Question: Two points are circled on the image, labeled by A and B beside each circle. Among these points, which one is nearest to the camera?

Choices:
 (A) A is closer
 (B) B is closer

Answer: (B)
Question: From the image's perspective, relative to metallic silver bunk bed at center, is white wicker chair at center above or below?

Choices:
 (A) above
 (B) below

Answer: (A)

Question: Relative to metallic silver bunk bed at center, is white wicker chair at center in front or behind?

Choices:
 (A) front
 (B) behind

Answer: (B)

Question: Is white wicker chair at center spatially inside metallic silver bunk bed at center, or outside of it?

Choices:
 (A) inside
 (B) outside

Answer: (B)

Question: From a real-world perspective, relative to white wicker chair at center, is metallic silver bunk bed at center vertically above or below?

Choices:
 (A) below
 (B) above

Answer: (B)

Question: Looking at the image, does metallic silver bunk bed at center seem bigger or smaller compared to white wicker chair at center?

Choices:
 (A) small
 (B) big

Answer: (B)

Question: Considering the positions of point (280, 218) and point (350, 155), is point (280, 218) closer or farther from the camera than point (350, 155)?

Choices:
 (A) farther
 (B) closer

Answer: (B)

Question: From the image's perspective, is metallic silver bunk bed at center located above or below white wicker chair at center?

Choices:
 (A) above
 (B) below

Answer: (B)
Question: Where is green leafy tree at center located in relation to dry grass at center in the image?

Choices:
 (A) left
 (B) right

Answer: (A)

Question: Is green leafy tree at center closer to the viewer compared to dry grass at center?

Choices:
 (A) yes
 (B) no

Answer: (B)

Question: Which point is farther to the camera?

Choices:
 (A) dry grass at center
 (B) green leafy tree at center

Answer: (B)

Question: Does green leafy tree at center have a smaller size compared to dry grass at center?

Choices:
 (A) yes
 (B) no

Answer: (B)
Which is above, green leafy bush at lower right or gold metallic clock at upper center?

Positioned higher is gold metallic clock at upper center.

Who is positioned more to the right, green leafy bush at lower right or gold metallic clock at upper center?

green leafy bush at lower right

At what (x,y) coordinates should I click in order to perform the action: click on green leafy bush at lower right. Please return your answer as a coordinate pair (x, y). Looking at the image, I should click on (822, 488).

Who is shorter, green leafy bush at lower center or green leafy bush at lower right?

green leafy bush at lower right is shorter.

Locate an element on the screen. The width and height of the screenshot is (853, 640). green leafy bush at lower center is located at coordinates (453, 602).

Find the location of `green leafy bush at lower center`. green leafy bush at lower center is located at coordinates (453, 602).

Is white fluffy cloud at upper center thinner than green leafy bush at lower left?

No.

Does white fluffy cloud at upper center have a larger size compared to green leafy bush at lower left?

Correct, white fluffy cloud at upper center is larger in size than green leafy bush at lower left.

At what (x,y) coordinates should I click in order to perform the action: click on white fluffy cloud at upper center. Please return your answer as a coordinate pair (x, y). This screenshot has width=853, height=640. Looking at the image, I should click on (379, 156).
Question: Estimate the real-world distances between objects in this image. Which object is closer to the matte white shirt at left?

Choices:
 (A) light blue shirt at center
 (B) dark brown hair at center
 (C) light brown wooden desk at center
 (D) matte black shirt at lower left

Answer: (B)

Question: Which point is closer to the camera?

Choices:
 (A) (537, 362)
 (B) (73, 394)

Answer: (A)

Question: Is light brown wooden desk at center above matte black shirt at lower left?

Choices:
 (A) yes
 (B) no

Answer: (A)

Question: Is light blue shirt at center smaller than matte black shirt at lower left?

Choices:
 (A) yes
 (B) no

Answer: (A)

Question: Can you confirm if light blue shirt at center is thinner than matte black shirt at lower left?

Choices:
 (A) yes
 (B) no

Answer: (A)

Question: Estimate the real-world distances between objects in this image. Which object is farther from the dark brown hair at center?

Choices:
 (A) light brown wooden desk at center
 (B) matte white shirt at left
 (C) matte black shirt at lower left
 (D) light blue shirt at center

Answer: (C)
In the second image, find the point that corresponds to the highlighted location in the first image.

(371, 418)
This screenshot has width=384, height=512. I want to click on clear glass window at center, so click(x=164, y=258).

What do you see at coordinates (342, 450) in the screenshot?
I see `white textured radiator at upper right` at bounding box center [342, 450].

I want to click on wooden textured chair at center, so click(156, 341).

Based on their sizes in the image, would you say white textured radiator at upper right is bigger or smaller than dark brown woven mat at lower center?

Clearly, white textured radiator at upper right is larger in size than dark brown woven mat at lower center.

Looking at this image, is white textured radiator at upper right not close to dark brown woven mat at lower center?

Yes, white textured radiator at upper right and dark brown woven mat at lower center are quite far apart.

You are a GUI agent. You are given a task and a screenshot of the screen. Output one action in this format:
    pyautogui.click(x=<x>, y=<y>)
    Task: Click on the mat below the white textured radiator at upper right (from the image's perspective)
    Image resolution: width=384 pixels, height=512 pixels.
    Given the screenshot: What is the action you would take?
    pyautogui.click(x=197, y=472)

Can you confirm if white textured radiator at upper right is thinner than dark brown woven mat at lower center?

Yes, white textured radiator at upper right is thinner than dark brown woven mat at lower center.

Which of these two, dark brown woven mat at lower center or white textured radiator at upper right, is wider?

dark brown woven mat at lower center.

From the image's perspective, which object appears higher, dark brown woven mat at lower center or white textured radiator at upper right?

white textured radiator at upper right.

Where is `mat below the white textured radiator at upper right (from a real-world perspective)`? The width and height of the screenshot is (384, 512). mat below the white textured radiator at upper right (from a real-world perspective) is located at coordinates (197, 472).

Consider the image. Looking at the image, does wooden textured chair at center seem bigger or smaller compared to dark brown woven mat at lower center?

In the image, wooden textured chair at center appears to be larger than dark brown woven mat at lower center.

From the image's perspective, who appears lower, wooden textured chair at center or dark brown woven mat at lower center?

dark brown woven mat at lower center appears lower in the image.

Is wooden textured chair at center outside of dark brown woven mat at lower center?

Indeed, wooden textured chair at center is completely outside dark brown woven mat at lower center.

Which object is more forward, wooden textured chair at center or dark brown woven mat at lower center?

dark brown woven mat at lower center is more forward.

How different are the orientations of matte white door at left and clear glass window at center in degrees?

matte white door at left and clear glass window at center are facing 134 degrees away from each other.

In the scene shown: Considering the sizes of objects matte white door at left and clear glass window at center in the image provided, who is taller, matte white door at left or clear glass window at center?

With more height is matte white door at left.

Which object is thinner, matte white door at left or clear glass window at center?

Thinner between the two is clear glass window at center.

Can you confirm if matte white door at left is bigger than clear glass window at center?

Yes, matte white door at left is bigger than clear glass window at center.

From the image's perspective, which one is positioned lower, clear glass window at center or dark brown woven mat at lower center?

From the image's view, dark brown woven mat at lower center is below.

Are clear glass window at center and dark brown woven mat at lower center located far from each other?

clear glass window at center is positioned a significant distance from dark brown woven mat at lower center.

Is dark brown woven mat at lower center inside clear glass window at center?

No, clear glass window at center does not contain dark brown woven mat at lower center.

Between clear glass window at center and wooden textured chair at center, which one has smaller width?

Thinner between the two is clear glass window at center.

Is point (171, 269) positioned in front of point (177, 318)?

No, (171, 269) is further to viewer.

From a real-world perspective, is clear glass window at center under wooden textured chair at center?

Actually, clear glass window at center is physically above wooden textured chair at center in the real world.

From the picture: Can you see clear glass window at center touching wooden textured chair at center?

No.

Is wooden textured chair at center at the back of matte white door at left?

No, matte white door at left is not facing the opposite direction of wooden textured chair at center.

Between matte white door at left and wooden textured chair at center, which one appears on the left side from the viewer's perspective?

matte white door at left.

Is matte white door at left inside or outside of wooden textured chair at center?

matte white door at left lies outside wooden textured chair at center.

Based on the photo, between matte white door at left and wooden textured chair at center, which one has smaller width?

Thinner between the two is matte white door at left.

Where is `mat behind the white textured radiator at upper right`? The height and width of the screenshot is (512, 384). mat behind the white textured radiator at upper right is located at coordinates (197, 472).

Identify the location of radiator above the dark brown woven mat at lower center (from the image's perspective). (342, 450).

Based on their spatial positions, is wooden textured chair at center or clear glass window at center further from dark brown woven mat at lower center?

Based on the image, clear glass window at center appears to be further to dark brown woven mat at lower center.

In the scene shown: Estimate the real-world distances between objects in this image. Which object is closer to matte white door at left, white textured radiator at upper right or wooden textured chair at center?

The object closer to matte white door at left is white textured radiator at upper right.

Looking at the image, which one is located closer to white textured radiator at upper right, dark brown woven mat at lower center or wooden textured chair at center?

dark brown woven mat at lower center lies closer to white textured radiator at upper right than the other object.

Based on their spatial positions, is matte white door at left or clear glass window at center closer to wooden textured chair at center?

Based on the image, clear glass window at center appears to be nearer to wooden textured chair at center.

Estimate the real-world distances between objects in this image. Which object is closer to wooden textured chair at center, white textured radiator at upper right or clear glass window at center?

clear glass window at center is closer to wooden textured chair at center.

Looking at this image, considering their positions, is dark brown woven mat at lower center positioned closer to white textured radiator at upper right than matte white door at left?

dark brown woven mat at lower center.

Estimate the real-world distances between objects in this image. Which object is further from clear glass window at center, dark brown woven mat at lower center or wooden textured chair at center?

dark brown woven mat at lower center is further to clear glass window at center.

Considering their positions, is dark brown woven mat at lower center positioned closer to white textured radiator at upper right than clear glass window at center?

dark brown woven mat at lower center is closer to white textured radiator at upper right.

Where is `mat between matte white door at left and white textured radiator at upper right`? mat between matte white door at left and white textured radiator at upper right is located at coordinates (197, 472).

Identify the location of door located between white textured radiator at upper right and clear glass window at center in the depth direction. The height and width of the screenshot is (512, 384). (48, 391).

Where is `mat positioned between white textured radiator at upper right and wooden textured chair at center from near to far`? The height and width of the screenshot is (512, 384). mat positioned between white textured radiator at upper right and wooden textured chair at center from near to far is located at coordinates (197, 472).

━━━━━━━━━━━━━━━━━━━━━━━━━━━━━━

* [WORK TO DO]:
Rewrite everything from the line containing "Yes, matte white" down to the line containing "Thinner between the two is matte", swapping "wooden textured chair" for "wooden slatted chair" and leaving all else in those lines unchanged.

* [RESULT OF THIS TASK]:
Yes, matte white door at left is bigger than clear glass window at center.

From the image's perspective, which one is positioned lower, clear glass window at center or dark brown woven mat at lower center?

From the image's view, dark brown woven mat at lower center is below.

Are clear glass window at center and dark brown woven mat at lower center located far from each other?

clear glass window at center is positioned a significant distance from dark brown woven mat at lower center.

Is dark brown woven mat at lower center inside clear glass window at center?

No, clear glass window at center does not contain dark brown woven mat at lower center.

Between clear glass window at center and wooden slatted chair at center, which one has smaller width?

Thinner between the two is clear glass window at center.

Is point (171, 269) positioned in front of point (177, 318)?

No, (171, 269) is further to viewer.

From a real-world perspective, is clear glass window at center under wooden slatted chair at center?

Actually, clear glass window at center is physically above wooden slatted chair at center in the real world.

From the picture: Can you see clear glass window at center touching wooden slatted chair at center?

No.

Is wooden slatted chair at center at the back of matte white door at left?

No, matte white door at left is not facing the opposite direction of wooden slatted chair at center.

Between matte white door at left and wooden slatted chair at center, which one appears on the left side from the viewer's perspective?

matte white door at left.

Is matte white door at left inside or outside of wooden slatted chair at center?

matte white door at left lies outside wooden slatted chair at center.

Based on the photo, between matte white door at left and wooden slatted chair at center, which one has smaller width?

Thinner between the two is matte white door at left.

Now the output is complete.